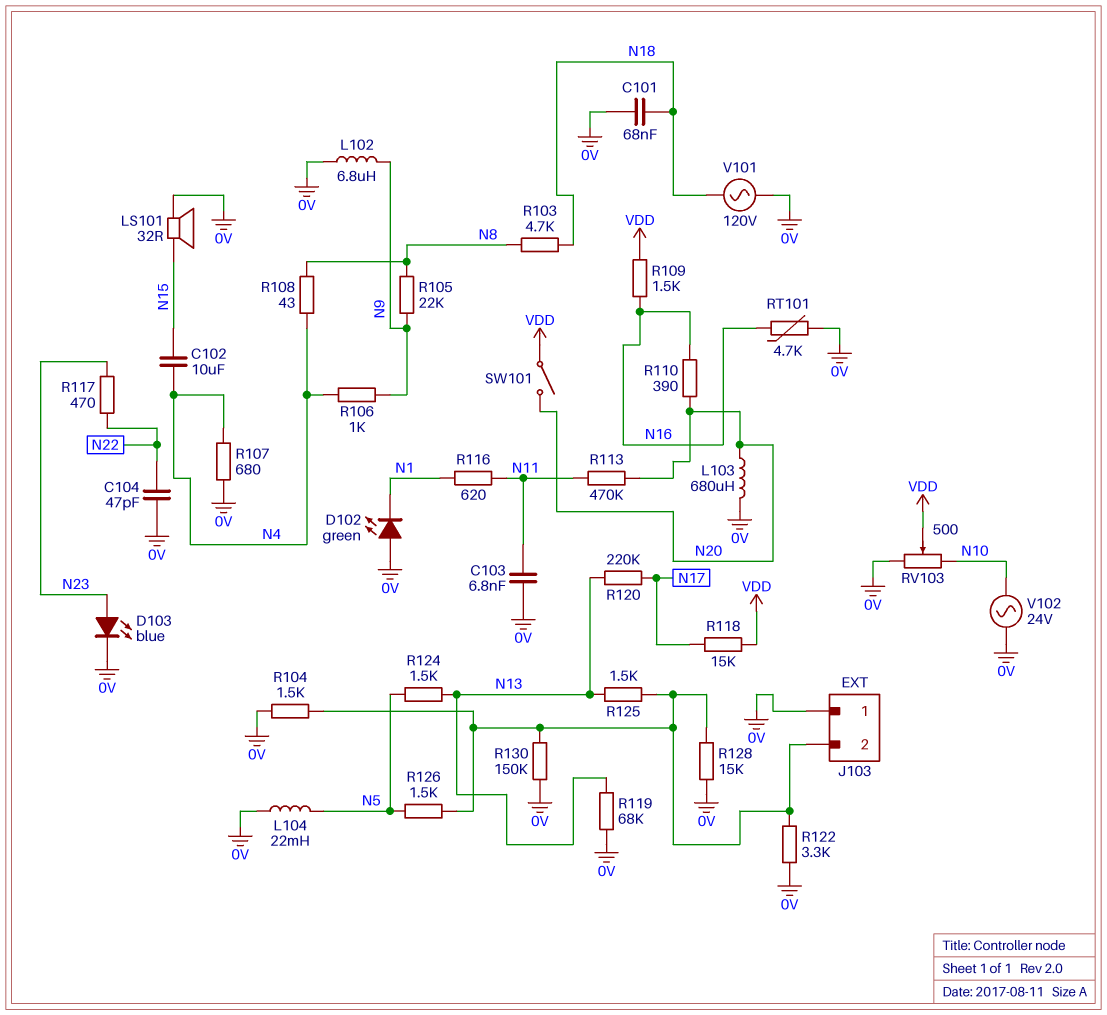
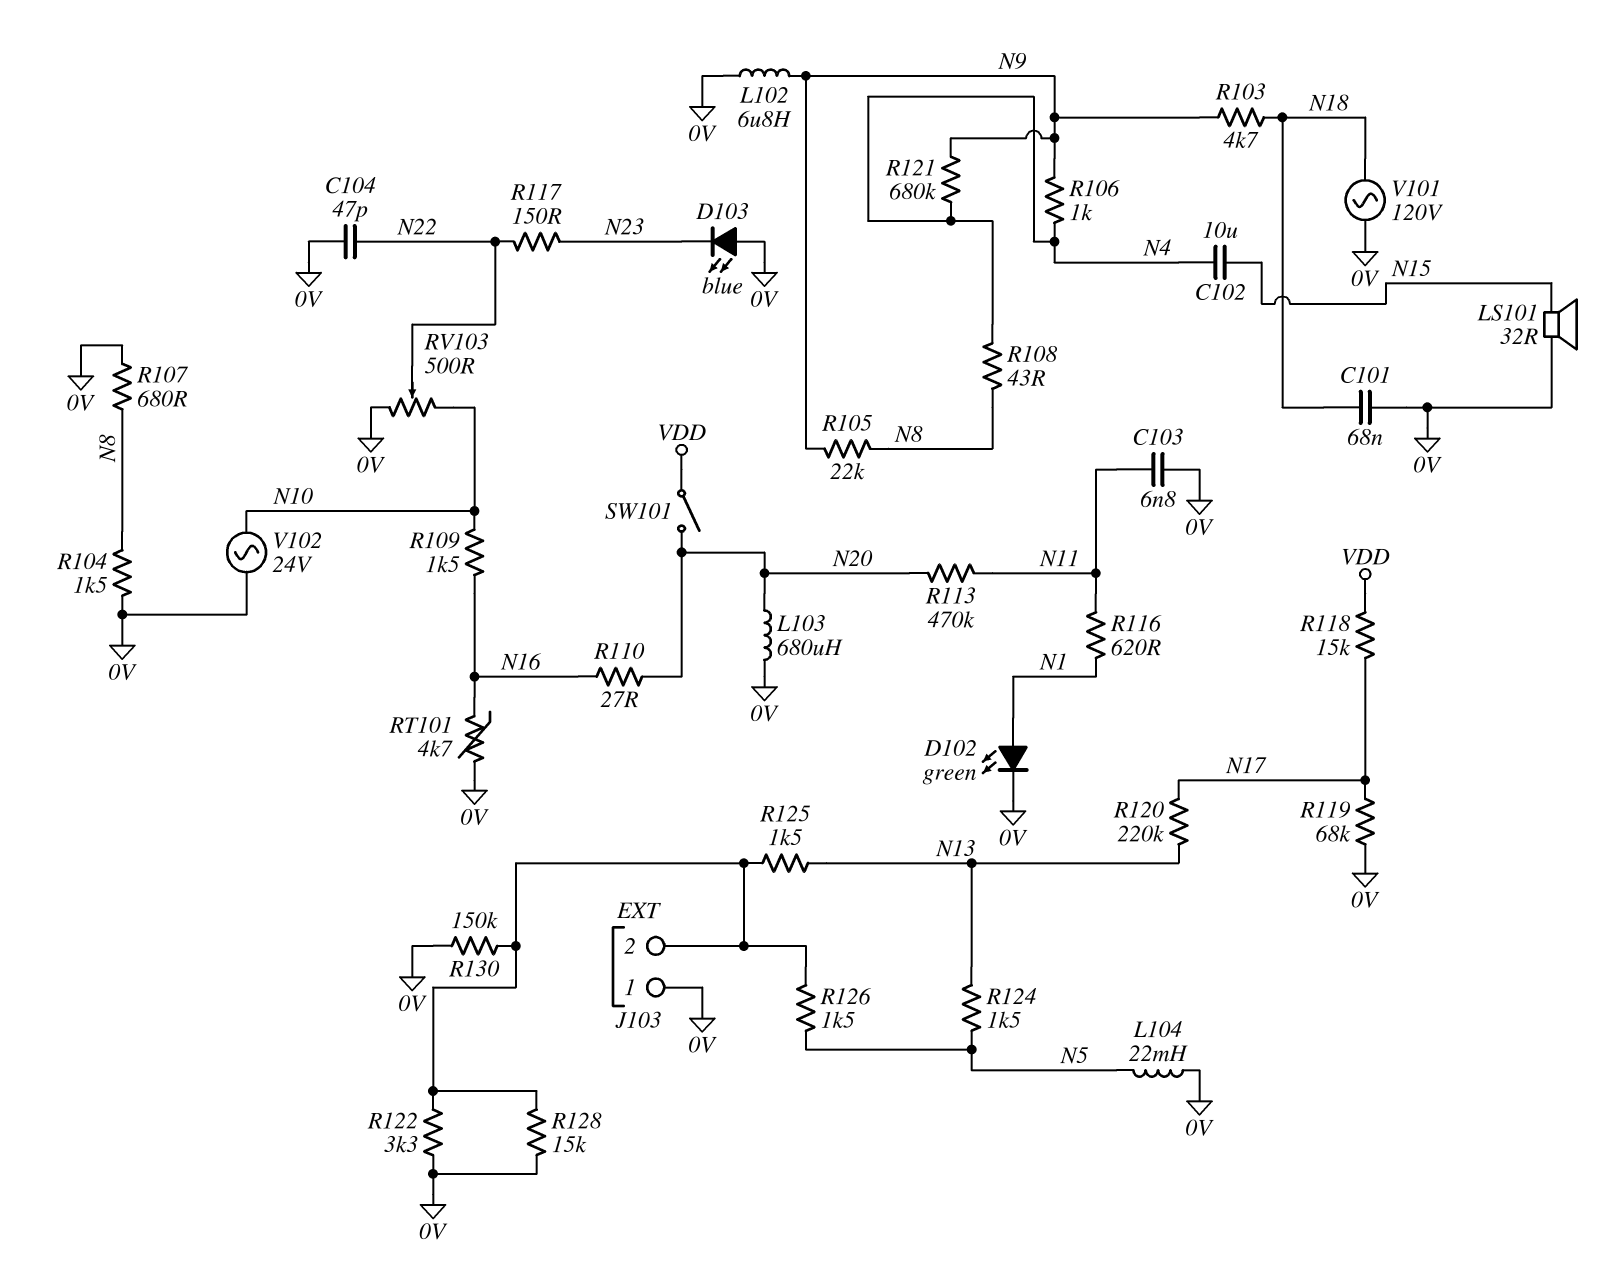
D102: LED green (A 0V, K N1) -> LED green (A N1, K 0V)
D103: LED blue (A N23, K 0V) -> LED blue (A 0V, K N23)
R103: 4.7k (N8, N18) -> 4.7k (N9, N18)
R104: 1.5k (0V, J103/2) -> 1.5k (0V, N8)
R107: 680 (0V, N4) -> 680 (0V, N8)
R109: 1.5k (N16, VDD) -> 1.5k (N10, N16)
R110: 390 (N16, N20) -> 27 (N16, N20)
R117: 470 (N22, N23) -> 150 (N22, N23)
R119: 68k (0V, N13) -> 68k (0V, N17)
R121: none -> 680k (N4, N9)
RV103: 500 (0V, N10, wiper VDD) -> 500 (0V, N10, wiper N22)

* Task to complete: Would you restate word for word every line from the one holding "R103: 4.7k (N8, N18) -> 4.7k (N9, N18)" to the end of the entries, both ends included?

* The completed task:
R103: 4.7k (N8, N18) -> 4.7k (N9, N18)
R104: 1.5k (0V, J103/2) -> 1.5k (0V, N8)
R107: 680 (0V, N4) -> 680 (0V, N8)
R109: 1.5k (N16, VDD) -> 1.5k (N10, N16)
R110: 390 (N16, N20) -> 27 (N16, N20)
R117: 470 (N22, N23) -> 150 (N22, N23)
R119: 68k (0V, N13) -> 68k (0V, N17)
R121: none -> 680k (N4, N9)
RV103: 500 (0V, N10, wiper VDD) -> 500 (0V, N10, wiper N22)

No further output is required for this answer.